Your goal — Would you please output only the lines from the one containing "SD pin CS: RX -> D0" through the end of the entries below, exactly as written?

(Before-and-after change data)
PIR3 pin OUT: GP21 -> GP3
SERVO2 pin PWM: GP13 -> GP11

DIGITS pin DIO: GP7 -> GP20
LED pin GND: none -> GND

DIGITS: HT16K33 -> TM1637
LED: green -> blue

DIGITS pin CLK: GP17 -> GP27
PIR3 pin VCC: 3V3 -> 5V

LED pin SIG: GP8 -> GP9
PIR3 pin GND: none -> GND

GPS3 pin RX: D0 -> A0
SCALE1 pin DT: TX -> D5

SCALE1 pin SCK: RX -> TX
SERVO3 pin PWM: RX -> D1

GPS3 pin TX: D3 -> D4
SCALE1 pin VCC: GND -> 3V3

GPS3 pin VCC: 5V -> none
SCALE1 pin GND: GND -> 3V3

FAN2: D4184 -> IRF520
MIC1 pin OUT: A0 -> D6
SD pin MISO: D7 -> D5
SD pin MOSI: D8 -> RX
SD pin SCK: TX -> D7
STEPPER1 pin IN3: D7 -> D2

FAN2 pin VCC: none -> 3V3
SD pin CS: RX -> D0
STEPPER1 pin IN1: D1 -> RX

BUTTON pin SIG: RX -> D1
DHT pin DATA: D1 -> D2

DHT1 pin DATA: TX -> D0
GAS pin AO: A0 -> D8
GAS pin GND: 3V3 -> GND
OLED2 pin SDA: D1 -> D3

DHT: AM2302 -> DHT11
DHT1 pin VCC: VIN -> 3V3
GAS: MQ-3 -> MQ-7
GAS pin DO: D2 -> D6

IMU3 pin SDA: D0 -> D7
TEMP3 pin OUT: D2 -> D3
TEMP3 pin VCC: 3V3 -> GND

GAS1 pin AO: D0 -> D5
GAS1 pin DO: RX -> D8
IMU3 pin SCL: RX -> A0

The answer —
SD pin CS: RX -> D0
STEPPER1 pin IN1: D1 -> RX

BUTTON pin SIG: RX -> D1
DHT pin DATA: D1 -> D2

DHT1 pin DATA: TX -> D0
GAS pin AO: A0 -> D8
GAS pin GND: 3V3 -> GND
OLED2 pin SDA: D1 -> D3

DHT: AM2302 -> DHT11
DHT1 pin VCC: VIN -> 3V3
GAS: MQ-3 -> MQ-7
GAS pin DO: D2 -> D6

IMU3 pin SDA: D0 -> D7
TEMP3 pin OUT: D2 -> D3
TEMP3 pin VCC: 3V3 -> GND

GAS1 pin AO: D0 -> D5
GAS1 pin DO: RX -> D8
IMU3 pin SCL: RX -> A0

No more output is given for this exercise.